- [Exercise instructions] Instruction for the data below: set down exactly the lines from the line with "cyan ellipse: moved 13 px right, 4 px down" to the line with "gray diamond at (507, 728): moved 2 px down", inclusive, and no others.

- [Dataset entries]

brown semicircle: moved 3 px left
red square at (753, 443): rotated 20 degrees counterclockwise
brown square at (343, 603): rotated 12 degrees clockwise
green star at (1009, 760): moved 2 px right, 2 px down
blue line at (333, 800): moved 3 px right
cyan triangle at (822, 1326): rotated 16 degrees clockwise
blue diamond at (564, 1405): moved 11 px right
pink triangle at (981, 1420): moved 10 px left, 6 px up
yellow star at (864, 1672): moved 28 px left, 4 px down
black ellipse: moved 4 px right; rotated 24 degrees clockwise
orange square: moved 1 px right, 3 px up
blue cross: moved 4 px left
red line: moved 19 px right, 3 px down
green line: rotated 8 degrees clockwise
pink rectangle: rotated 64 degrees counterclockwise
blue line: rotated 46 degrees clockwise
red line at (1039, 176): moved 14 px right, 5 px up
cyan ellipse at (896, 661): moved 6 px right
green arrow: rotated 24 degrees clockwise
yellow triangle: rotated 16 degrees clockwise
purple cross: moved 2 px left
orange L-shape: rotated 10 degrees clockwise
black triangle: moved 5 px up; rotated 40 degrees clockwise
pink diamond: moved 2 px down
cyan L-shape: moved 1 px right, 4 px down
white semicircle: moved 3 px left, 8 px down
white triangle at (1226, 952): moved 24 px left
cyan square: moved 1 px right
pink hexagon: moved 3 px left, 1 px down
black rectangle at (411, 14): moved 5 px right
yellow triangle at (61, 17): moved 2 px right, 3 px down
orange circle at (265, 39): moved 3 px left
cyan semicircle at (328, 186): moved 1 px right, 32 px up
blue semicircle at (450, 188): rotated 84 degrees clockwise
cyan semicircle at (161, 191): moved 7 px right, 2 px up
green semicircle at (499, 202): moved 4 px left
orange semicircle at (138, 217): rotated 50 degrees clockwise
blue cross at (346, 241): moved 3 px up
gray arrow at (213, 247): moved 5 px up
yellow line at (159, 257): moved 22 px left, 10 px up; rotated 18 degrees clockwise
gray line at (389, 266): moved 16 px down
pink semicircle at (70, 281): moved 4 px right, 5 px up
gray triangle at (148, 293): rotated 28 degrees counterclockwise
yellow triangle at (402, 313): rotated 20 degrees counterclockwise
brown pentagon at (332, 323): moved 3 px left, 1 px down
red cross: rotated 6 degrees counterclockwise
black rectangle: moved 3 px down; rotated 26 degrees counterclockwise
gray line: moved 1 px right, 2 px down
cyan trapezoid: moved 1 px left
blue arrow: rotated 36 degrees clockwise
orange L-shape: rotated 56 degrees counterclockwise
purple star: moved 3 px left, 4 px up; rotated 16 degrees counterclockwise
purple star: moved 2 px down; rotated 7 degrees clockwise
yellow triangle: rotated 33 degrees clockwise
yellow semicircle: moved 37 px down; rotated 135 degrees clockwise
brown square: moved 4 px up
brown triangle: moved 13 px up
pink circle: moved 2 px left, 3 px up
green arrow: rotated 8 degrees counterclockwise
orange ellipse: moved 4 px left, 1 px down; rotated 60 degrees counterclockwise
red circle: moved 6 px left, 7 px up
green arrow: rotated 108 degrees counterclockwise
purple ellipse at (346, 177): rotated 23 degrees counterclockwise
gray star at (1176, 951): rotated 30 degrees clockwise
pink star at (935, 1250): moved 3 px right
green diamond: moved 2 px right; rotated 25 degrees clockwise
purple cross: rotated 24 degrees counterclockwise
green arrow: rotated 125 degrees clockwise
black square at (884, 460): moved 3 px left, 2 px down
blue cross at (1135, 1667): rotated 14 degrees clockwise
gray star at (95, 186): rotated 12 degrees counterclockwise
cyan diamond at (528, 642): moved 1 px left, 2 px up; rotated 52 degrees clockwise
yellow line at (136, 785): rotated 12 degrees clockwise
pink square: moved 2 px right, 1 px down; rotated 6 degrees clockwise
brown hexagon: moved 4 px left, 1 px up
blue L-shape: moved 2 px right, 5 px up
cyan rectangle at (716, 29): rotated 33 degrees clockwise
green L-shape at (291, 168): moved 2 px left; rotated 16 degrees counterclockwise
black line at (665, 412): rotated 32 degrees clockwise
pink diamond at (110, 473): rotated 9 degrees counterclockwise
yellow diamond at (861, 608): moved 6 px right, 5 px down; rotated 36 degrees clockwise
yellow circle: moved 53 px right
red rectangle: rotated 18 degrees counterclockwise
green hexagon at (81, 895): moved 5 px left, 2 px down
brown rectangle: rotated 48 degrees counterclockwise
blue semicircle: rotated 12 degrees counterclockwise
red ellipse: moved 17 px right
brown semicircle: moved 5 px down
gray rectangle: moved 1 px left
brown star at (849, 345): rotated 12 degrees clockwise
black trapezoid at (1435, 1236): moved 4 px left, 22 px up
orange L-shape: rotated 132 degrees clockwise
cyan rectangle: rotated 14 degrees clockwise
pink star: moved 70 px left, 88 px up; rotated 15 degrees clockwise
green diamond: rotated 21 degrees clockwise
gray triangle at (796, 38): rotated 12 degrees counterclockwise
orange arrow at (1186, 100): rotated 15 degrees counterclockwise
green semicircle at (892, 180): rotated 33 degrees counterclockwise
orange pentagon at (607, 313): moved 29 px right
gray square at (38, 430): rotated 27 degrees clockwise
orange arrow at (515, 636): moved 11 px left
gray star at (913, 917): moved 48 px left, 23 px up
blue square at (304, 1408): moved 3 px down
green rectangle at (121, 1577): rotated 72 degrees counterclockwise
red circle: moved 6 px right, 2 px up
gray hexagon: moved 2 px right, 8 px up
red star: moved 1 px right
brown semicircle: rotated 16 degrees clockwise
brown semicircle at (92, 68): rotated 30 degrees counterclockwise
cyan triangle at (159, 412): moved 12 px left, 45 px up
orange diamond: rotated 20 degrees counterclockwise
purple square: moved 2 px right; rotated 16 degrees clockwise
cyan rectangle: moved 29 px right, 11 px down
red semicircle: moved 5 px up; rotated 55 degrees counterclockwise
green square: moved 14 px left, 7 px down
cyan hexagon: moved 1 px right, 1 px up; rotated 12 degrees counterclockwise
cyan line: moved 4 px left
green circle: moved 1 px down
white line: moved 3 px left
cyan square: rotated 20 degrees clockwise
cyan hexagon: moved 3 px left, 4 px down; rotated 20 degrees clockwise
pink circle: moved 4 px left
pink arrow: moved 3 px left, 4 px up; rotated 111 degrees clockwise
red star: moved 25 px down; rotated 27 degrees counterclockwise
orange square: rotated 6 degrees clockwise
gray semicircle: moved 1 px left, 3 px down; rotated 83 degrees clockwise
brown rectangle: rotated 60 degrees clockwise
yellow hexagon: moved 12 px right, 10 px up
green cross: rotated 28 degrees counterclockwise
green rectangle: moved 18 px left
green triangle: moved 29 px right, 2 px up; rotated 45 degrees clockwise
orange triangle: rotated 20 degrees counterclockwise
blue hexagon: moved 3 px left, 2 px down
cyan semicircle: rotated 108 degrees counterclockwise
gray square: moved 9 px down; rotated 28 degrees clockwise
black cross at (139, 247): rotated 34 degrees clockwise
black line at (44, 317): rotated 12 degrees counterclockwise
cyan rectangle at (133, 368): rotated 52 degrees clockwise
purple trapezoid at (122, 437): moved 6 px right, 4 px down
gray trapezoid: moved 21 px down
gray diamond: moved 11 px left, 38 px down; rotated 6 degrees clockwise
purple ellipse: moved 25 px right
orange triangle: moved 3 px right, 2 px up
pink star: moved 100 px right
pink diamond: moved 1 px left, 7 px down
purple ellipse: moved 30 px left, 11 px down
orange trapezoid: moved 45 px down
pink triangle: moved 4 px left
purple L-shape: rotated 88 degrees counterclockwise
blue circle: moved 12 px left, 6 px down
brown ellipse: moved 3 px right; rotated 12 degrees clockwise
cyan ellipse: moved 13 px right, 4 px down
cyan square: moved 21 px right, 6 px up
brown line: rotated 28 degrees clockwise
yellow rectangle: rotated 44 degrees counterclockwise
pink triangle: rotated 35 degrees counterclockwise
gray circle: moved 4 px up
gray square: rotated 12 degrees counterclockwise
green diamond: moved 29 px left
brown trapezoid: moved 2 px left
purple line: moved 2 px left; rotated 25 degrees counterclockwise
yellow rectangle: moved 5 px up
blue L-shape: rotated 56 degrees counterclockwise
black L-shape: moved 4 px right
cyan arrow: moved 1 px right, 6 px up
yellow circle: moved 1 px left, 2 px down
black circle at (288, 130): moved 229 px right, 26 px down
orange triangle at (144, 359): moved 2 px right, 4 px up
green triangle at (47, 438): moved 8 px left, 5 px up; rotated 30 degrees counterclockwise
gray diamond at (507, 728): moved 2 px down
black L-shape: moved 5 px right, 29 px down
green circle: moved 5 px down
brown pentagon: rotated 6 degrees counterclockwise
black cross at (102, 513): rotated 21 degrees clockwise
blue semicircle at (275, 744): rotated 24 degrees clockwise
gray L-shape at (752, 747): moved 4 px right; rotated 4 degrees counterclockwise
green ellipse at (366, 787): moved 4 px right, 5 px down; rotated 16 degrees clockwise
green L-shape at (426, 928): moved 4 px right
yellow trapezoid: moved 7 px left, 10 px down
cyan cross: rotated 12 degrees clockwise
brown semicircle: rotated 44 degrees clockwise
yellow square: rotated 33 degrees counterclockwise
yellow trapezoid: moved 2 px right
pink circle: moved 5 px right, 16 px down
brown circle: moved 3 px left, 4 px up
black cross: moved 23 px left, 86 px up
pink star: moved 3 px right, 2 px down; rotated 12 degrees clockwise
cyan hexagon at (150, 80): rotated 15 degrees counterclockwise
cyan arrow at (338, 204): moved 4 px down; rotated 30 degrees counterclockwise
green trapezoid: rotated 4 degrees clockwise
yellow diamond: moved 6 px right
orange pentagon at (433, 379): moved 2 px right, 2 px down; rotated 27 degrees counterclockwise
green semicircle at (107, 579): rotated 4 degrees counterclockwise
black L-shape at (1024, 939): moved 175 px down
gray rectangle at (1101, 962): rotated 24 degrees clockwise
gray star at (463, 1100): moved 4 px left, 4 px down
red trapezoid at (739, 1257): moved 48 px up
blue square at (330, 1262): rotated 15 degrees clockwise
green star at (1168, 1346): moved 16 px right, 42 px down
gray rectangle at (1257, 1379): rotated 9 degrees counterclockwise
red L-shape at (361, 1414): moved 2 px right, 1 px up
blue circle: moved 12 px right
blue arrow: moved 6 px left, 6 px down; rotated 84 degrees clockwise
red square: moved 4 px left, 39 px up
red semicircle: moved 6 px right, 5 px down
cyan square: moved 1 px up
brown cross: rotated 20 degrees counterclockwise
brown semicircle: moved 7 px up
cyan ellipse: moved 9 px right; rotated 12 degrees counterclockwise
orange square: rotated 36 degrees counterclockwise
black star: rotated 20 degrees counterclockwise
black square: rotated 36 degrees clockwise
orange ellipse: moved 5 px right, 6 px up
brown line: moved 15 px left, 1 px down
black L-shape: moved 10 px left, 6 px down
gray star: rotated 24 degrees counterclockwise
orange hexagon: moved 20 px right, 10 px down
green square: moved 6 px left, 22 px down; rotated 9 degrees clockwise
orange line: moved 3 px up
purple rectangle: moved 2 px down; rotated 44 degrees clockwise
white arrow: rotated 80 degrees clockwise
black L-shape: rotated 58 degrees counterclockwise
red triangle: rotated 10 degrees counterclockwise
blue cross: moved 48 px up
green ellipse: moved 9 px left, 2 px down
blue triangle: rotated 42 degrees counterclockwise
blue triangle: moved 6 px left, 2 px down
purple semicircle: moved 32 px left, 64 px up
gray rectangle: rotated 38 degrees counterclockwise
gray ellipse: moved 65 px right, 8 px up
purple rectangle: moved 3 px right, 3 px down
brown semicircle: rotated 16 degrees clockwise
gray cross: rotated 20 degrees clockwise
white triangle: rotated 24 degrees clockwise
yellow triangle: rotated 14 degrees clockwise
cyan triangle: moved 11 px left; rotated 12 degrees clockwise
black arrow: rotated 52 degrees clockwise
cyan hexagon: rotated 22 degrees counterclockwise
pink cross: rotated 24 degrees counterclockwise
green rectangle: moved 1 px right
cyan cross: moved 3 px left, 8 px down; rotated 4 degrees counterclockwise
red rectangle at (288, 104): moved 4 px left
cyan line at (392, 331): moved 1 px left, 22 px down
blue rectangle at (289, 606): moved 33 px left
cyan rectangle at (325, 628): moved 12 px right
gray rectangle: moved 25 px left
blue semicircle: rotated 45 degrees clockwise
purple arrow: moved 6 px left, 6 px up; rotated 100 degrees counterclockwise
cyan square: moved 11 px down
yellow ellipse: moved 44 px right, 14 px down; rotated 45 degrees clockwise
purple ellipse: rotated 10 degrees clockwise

- [Your response]
cyan ellipse: moved 13 px right, 4 px down
cyan square: moved 21 px right, 6 px up
brown line: rotated 28 degrees clockwise
yellow rectangle: rotated 44 degrees counterclockwise
pink triangle: rotated 35 degrees counterclockwise
gray circle: moved 4 px up
gray square: rotated 12 degrees counterclockwise
green diamond: moved 29 px left
brown trapezoid: moved 2 px left
purple line: moved 2 px left; rotated 25 degrees counterclockwise
yellow rectangle: moved 5 px up
blue L-shape: rotated 56 degrees counterclockwise
black L-shape: moved 4 px right
cyan arrow: moved 1 px right, 6 px up
yellow circle: moved 1 px left, 2 px down
black circle at (288, 130): moved 229 px right, 26 px down
orange triangle at (144, 359): moved 2 px right, 4 px up
green triangle at (47, 438): moved 8 px left, 5 px up; rotated 30 degrees counterclockwise
gray diamond at (507, 728): moved 2 px down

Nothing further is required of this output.